▶ [Dataset records]
* * * *
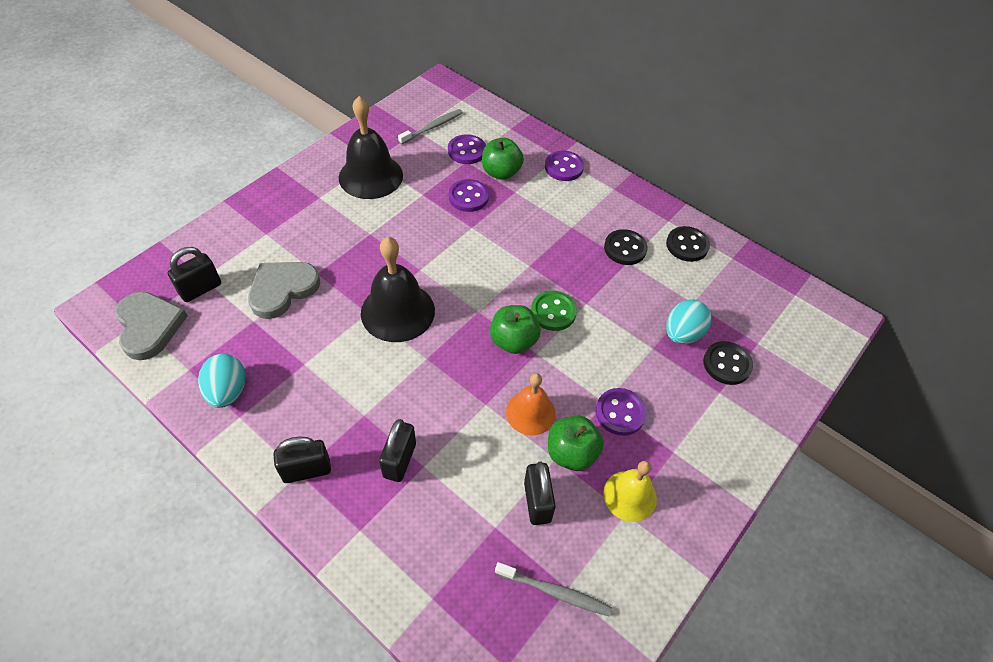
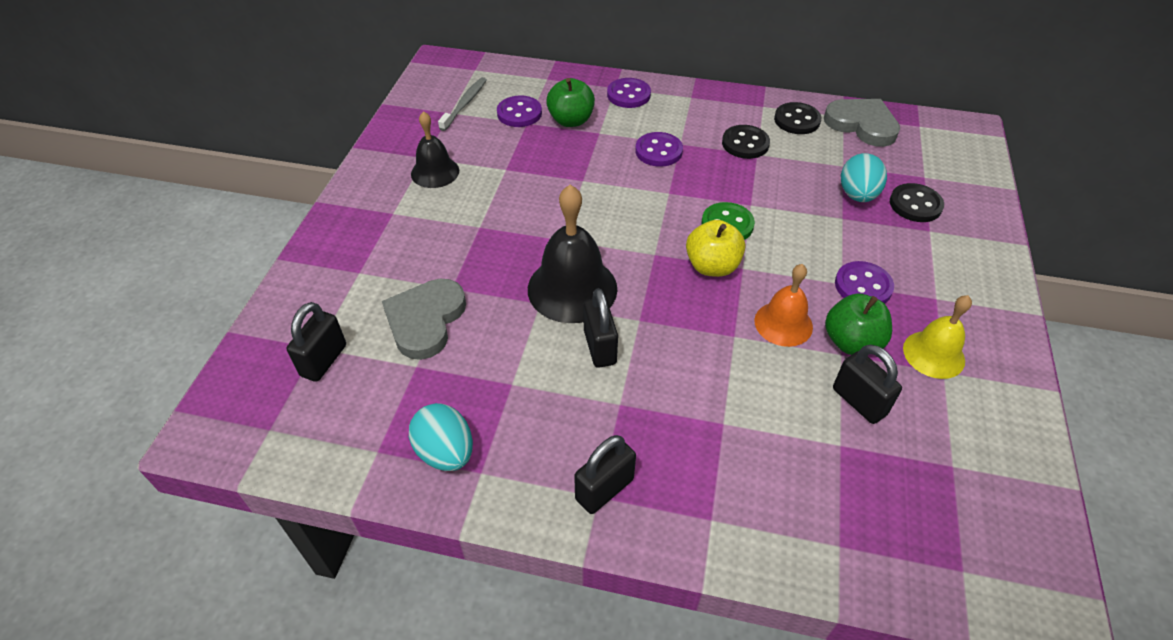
camera: 25 degrees left, 5 degrees down
(149, 326) = (289, 428): grey heart -> grey heart (862, 124)
(370, 176) = (435, 172): black bell -> black bell, size x0.62
(399, 460) = (694, 430): black padlock -> black padlock (599, 347)
(468, 197) = (556, 154): purple button -> purple button (658, 151)
(513, 341) = (712, 266): green apple -> yellow apple
(555, 592) = (945, 475): grey toothbrush -> none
* * * *
▶ [What is being asked] Print nothing but the lines from the one that contains "(513, 341) = (712, 266): green" to the final line of the data, both included, exactly as they read.

▶ [Solution for this task]
(513, 341) = (712, 266): green apple -> yellow apple
(555, 592) = (945, 475): grey toothbrush -> none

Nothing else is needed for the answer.